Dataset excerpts
• • • •
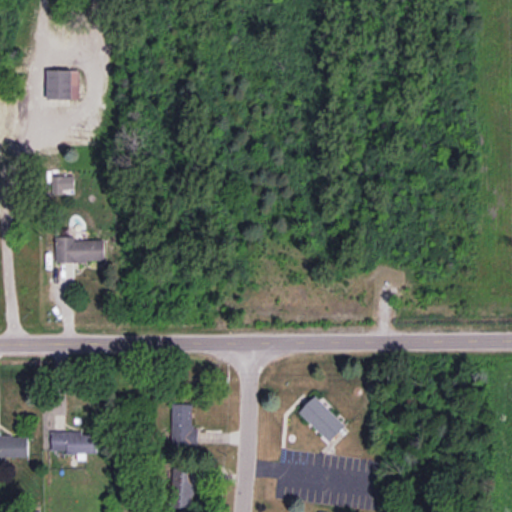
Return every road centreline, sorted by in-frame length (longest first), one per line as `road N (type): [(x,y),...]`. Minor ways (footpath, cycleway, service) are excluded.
road 1 (tertiary): [(511,336),(0,342)]
road 2 (residential): [(242,511),(249,339)]
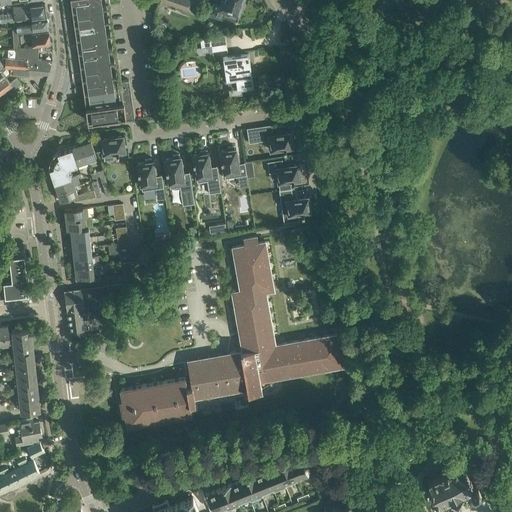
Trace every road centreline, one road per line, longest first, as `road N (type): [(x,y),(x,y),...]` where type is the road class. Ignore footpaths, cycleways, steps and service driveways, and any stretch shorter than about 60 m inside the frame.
road 1 (residential): [(110,511),(298,450)]
road 2 (residential): [(136,124),(143,135),(300,109)]
road 3 (residential): [(79,475),(50,306)]
road 4 (residential): [(55,0),(56,86),(43,126),(22,154)]
road 5 (residential): [(22,154),(36,196),(50,306)]
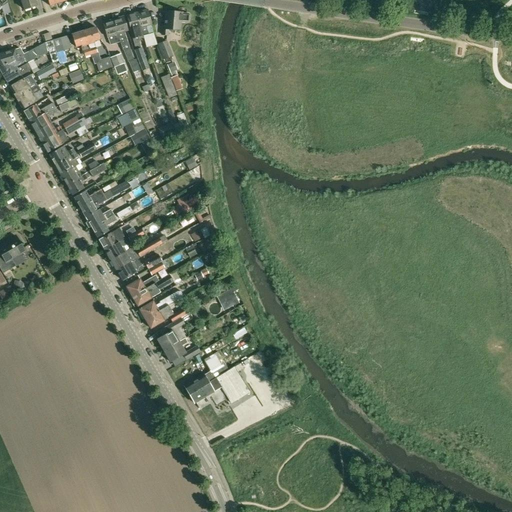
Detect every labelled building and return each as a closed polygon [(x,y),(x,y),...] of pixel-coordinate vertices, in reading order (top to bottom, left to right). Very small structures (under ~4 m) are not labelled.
[(20,0),(24,9),(36,6),(34,1),(33,0),(20,0)] [(151,24),(147,9),(136,12),(143,38),(143,37),(143,35),(153,33),(150,25),(151,24)] [(162,27),(161,35),(167,35),(167,29),(179,30),(180,22),(187,22),(189,21),(189,15),(188,14),(182,13),(165,11),(164,27),(162,27)] [(143,38),(136,12),(126,15),(135,47),(140,46),(139,42),(140,38),(143,38)] [(122,16),(112,19),(117,34),(119,42),(122,50),(123,50),(128,63),(129,62),(133,73),(140,70),(136,59),(133,60),(129,48),(123,32),(127,31),(122,16)] [(117,34),(112,19),(102,22),(107,38),(110,45),(119,42),(117,34)] [(99,39),(95,27),(83,31),(91,54),(97,52),(94,43),(94,42),(94,41),(99,39)] [(91,54),(83,31),(71,35),(75,47),(81,45),(81,47),(85,45),(86,49),(83,50),(85,56),(91,54)] [(50,32),(43,34),(45,41),(51,40),(50,32)] [(60,38),(63,50),(71,48),(67,36),(60,38)] [(61,51),(63,50),(60,38),(52,40),(56,53),(61,51)] [(59,61),(58,61),(56,53),(52,40),(45,43),(47,52),(48,51),(52,63),(59,61)] [(157,44),(164,60),(173,56),(167,40),(157,44)] [(17,68),(17,67),(16,65),(24,61),(26,63),(27,63),(33,60),(37,57),(47,52),(45,43),(33,49),(28,52),(23,54),(20,48),(0,53),(0,66),(4,64),(5,66),(7,64),(10,70),(14,68),(15,69),(17,68)] [(141,48),(135,51),(139,63),(146,61),(141,48)] [(127,71),(124,64),(124,63),(121,54),(110,58),(114,68),(114,67),(117,75),(127,71)] [(113,68),(109,57),(101,59),(102,62),(96,64),(99,72),(113,68)] [(4,64),(0,66),(0,71),(7,83),(19,75),(20,76),(28,71),(31,70),(27,63),(26,63),(17,68),(15,69),(14,68),(10,70),(7,64),(5,66),(4,64)] [(68,66),(70,72),(78,69),(76,63),(68,66)] [(167,65),(170,73),(175,71),(172,63),(167,65)] [(52,65),(36,73),(39,80),(56,72),(52,65)] [(72,73),(76,83),(84,79),(79,69),(72,73)] [(16,98),(37,86),(30,75),(9,87),(16,98)] [(177,95),(169,75),(161,78),(169,98),(177,95)] [(39,90),(37,86),(16,98),(22,109),(43,97),(39,90)] [(144,89),(148,101),(153,99),(150,87),(144,89)] [(58,106),(68,102),(65,96),(55,101),(58,106)] [(116,105),(121,115),(134,109),(129,98),(116,105)] [(68,102),(58,106),(59,106),(61,112),(77,105),(74,99),(68,102)] [(35,105),(24,112),(30,122),(55,107),(52,103),(38,111),(35,105)] [(55,107),(30,122),(35,132),(51,123),(48,118),(58,112),(55,107)] [(135,109),(126,114),(131,123),(140,118),(135,109)] [(179,123),(177,124),(171,109),(167,110),(172,124),(176,138),(177,137),(176,134),(189,129),(183,113),(176,116),(179,123)] [(78,120),(75,116),(62,124),(64,128),(78,120)] [(78,120),(64,128),(66,132),(73,129),(74,131),(86,124),(83,118),(78,120)] [(137,132),(144,128),(140,121),(134,125),(137,132)] [(51,123),(35,132),(41,142),(62,130),(59,126),(54,129),(51,123)] [(176,138),(172,124),(163,127),(169,140),(176,138)] [(169,140),(163,127),(158,129),(162,142),(169,140)] [(139,143),(150,137),(145,128),(144,128),(137,132),(134,134),(139,143)] [(64,134),(62,130),(41,142),(47,152),(63,143),(68,140),(64,134)] [(159,135),(152,138),(156,147),(163,143),(159,135)] [(154,149),(149,139),(140,144),(145,154),(154,149)] [(93,143),(87,146),(85,141),(75,146),(78,151),(93,143)] [(93,143),(78,151),(81,158),(96,149),(93,143)] [(67,151),(64,146),(49,155),(54,164),(75,153),(72,148),(67,151)] [(75,153),(54,164),(60,175),(80,163),(81,163),(77,156),(75,153)] [(185,160),(188,169),(197,166),(193,157),(185,160)] [(80,163),(60,175),(66,185),(87,173),(84,168),(83,168),(80,163)] [(103,164),(89,171),(92,177),(106,170),(103,164)] [(87,173),(66,185),(72,195),(84,188),(80,182),(89,177),(87,173)] [(175,177),(177,184),(191,180),(189,174),(175,177)] [(126,181),(117,186),(117,185),(114,187),(110,190),(112,195),(128,186),(126,181)] [(103,194),(100,189),(88,196),(85,191),(73,197),(79,207),(100,196),(103,194)] [(176,200),(179,204),(173,207),(177,215),(203,202),(196,189),(176,200)] [(103,194),(100,196),(79,207),(85,217),(96,211),(94,206),(98,204),(106,200),(103,194)] [(134,211),(141,209),(139,202),(131,204),(134,211)] [(124,207),(125,208),(116,213),(119,219),(132,211),(129,205),(124,207)] [(102,214),(96,211),(85,217),(91,228),(114,215),(110,209),(102,214)] [(116,219),(114,215),(91,228),(97,238),(108,231),(105,225),(116,219)] [(129,236),(135,232),(133,227),(126,231),(128,236),(129,236)] [(125,238),(119,228),(98,240),(104,250),(125,238)] [(129,236),(128,236),(131,242),(144,234),(141,229),(135,232),(129,236)] [(201,232),(192,237),(194,242),(204,237),(201,232)] [(0,253),(1,255),(0,255),(0,268),(3,274),(15,266),(11,259),(25,251),(16,237),(9,241),(4,244),(0,245),(0,253)] [(125,238),(104,250),(110,260),(126,251),(123,246),(128,243),(125,238)] [(158,238),(136,251),(139,257),(162,244),(158,238)] [(191,245),(185,249),(189,257),(196,254),(191,245)] [(126,251),(110,260),(116,270),(137,258),(131,248),(126,251)] [(212,266),(223,261),(218,249),(210,253),(212,258),(209,259),(212,266)] [(161,260),(158,254),(144,262),(147,268),(161,260)] [(143,269),(137,258),(116,270),(122,280),(136,272),(136,273),(143,269)] [(164,259),(161,261),(161,260),(147,268),(148,269),(152,275),(164,268),(164,267),(167,265),(164,259)] [(181,275),(178,277),(175,271),(158,281),(158,280),(131,296),(134,300),(131,301),(134,306),(136,305),(137,306),(150,298),(148,294),(158,288),(159,290),(173,282),(173,281),(177,278),(180,282),(184,280),(181,275)] [(139,279),(126,287),(127,288),(125,289),(128,294),(129,293),(131,296),(158,280),(155,275),(141,283),(139,279)] [(237,290),(235,287),(221,294),(228,308),(238,302),(233,292),(237,290)] [(7,288),(0,290),(0,295),(1,299),(10,295),(7,288)] [(139,309),(139,310),(137,312),(140,316),(142,315),(144,319),(168,305),(183,296),(180,291),(176,292),(159,302),(159,303),(155,306),(152,302),(139,309)] [(173,314),(168,305),(144,319),(150,328),(169,317),(172,323),(190,312),(186,306),(173,314)] [(197,309),(183,317),(187,324),(201,316),(197,309)] [(169,332),(161,336),(156,339),(160,346),(162,349),(163,351),(185,338),(186,337),(180,326),(184,324),(181,318),(166,327),(169,332)] [(236,339),(247,333),(245,328),(233,334),(236,339)] [(188,342),(185,338),(163,351),(170,362),(182,355),(185,360),(200,351),(197,346),(185,352),(182,346),(188,342)] [(210,371),(203,375),(203,374),(184,386),(189,394),(213,379),(215,378),(213,373),(226,366),(217,351),(203,359),(210,371)] [(215,378),(213,379),(189,394),(194,403),(221,387),(231,404),(249,392),(234,367),(216,378),(215,378)]
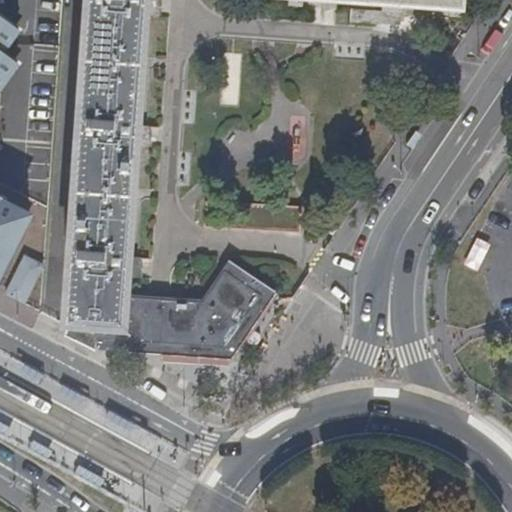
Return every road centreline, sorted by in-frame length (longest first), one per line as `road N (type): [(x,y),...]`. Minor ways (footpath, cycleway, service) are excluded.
road 1 (primary): [(261,460),(200,445),(0,337)]
road 2 (residential): [(390,270),(411,220),(511,73)]
road 3 (residential): [(437,428),(390,270)]
road 4 (residential): [(390,270),(333,422)]
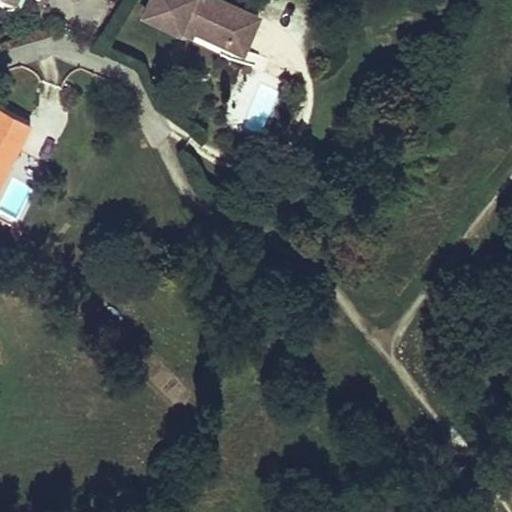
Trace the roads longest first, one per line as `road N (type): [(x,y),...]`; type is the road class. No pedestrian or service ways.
road 1 (track): [(380,332),(511,505)]
road 2 (track): [(511,172),(380,332)]
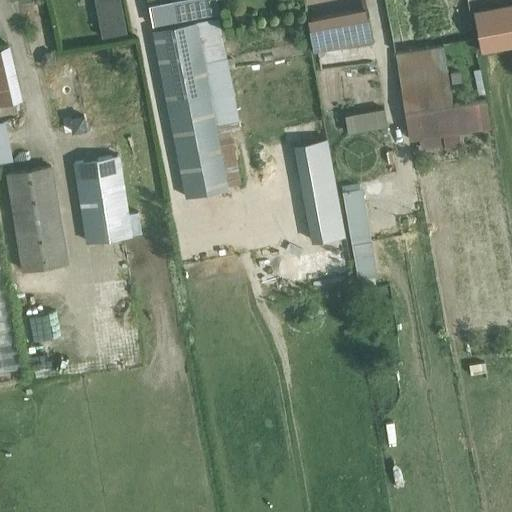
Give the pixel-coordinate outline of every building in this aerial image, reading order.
[(120,0),(93,0),(101,35),(126,30),(120,0)] [(215,0),(177,0),(171,1),(175,20),(218,12),(215,0)] [(483,50),(511,44),(511,1),(475,9),(483,50)] [(364,10),(307,20),(312,49),(369,39),(364,10)] [(217,17),(151,30),(183,198),(241,187),(229,129),(239,127),(217,17)] [(0,101),(23,96),(9,41),(0,43),(0,101)] [(405,121),(406,121),(409,140),(492,127),(487,96),(452,102),(443,46),(395,53),(405,121)] [(44,52),(41,57),(43,65),(54,62),(51,50),(44,52)] [(84,115),(70,117),(72,131),(86,129),(84,115)] [(0,159),(13,158),(7,118),(0,118),(0,159)] [(131,234),(118,154),(72,162),(85,242),(131,234)] [(67,263),(51,165),(4,173),(21,270),(67,263)] [(377,275),(364,183),(343,186),(357,278),(377,275)] [(0,271),(0,370),(17,368),(0,271)]
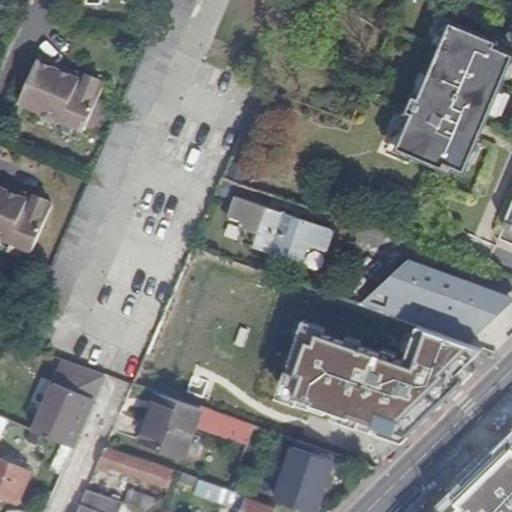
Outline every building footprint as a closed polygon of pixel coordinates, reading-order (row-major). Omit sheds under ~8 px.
[(197,0),(168,0),(156,30),(93,177),(41,297),(23,340),(47,348),(197,0)] [(466,172),(511,62),(511,53),(496,47),(499,41),(453,22),(421,98),(416,95),(408,112),(414,114),(399,149),(452,171),(454,167),(466,172)] [(74,71),(40,56),(20,101),(42,111),(43,116),(52,120),(57,117),(85,130),(105,84),(100,82),(102,80),(87,73),(86,76),(82,74),(79,78),(72,75),(74,71)] [(33,252),(53,206),(48,204),(49,202),(35,196),(34,197),(30,196),(27,201),(20,197),(22,193),(0,183),(0,241),(5,240),(33,252)] [(329,251),(336,230),(240,195),(232,215),(245,220),(248,226),(243,240),(304,264),(310,249),(316,246),(329,251)] [(511,206),(503,226),(511,230),(511,206)] [(457,317),(485,327),(507,307),(511,295),(410,261),(364,305),(415,322),(451,335),(457,317)] [(451,335),(470,341),(485,327),(457,317),(451,335)] [(451,335),(415,322),(402,353),(306,319),(278,399),(403,441),(478,371),(468,363),(487,347),(470,341),(451,335)] [(106,373),(64,358),(54,381),(56,382),(46,406),(84,423),(106,373)] [(204,408),(160,392),(142,440),(195,460),(203,441),(193,436),(204,408)] [(84,423),(46,406),(35,430),(74,447),(84,423)] [(332,459),(334,454),(298,441),(296,448),(332,459)] [(511,511),(511,441),(436,511),(511,511)] [(119,449),(108,445),(98,468),(111,473),(113,468),(167,487),(172,471),(118,453),(119,449)] [(317,511),(335,461),(332,459),(296,448),(284,480),(289,482),(294,483),(291,493),(296,495),(300,497),(298,503),(297,505),(316,511),(317,511)] [(0,493),(5,496),(20,502),(33,471),(0,456),(0,493)] [(214,482),(233,489),(236,479),(217,472),(214,482)] [(241,498),(243,492),(233,489),(214,482),(210,481),(207,488),(211,489),(210,493),(236,502),(237,497),(241,498)] [(89,490),(79,511),(119,511),(124,502),(89,490)] [(136,507),(151,511),(160,511),(164,502),(140,493),(136,507)] [(277,511),(278,508),(247,497),(241,511),(277,511)]
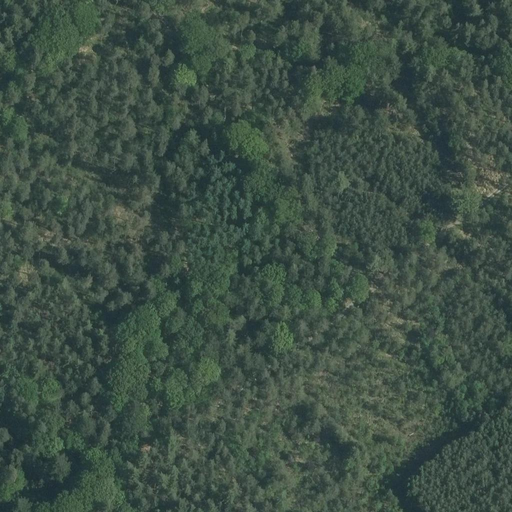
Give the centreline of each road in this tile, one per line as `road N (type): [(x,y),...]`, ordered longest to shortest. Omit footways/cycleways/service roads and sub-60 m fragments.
road 1 (track): [(65,511),(371,290)]
road 2 (track): [(371,290),(266,183),(181,44),(143,0)]
road 3 (track): [(371,290),(511,179)]
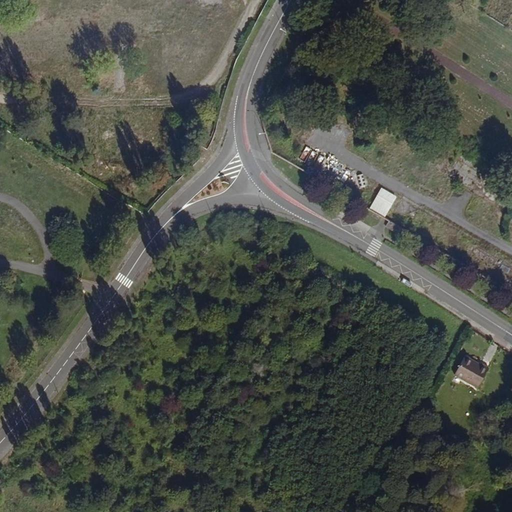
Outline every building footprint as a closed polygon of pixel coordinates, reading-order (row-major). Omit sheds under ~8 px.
[(190,23),(190,11),(70,9),(69,31),(0,30),(0,72),(9,73),(9,57),(17,57),(16,63),(40,64),(40,73),(49,73),(49,57),(139,58),(139,44),(157,44),(157,50),(165,50),(164,62),(187,62),(187,23),(190,23)] [(194,11),(193,35),(204,35),(204,34),(222,35),(222,12),(194,11)] [(136,124),(103,124),(103,154),(136,154),(136,124)] [(396,197),(381,188),(370,208),(384,217),(396,197)] [(481,364),(480,365),(465,357),(454,375),(477,388),(488,368),(481,364)]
• • • •
▶ _EXERCISE INSTRUCTIONS_
Copy the data from its first line through the line containing "road 5 (residential): [(22,154),(36,196),(50,306)]", changing "centreline" to "axis" and keeping everything else the same. Leave the pictures out.

▶ _RESPONSE TO THE EXERCISE_
Return every road axis, sorted by in-frame length (longest first), one per line as `road N (type): [(x,y),...]`. Minor ways (footpath, cycleway, service) are excluded.
road 1 (tertiary): [(511,336),(0,342)]
road 2 (residential): [(242,511),(249,339)]
Trace every road axis, one road per line, longest first, as `road N (type): [(x,y),(x,y),...]` where type is the road class. Ignore footpaths, cycleways, steps and service driveways, and any stretch shorter than about 60 m inside the frame.
road 1 (residential): [(110,511),(298,450)]
road 2 (residential): [(136,124),(143,135),(300,109)]
road 3 (residential): [(79,475),(50,306)]
road 4 (residential): [(55,0),(56,86),(43,126),(22,154)]
road 5 (residential): [(22,154),(36,196),(50,306)]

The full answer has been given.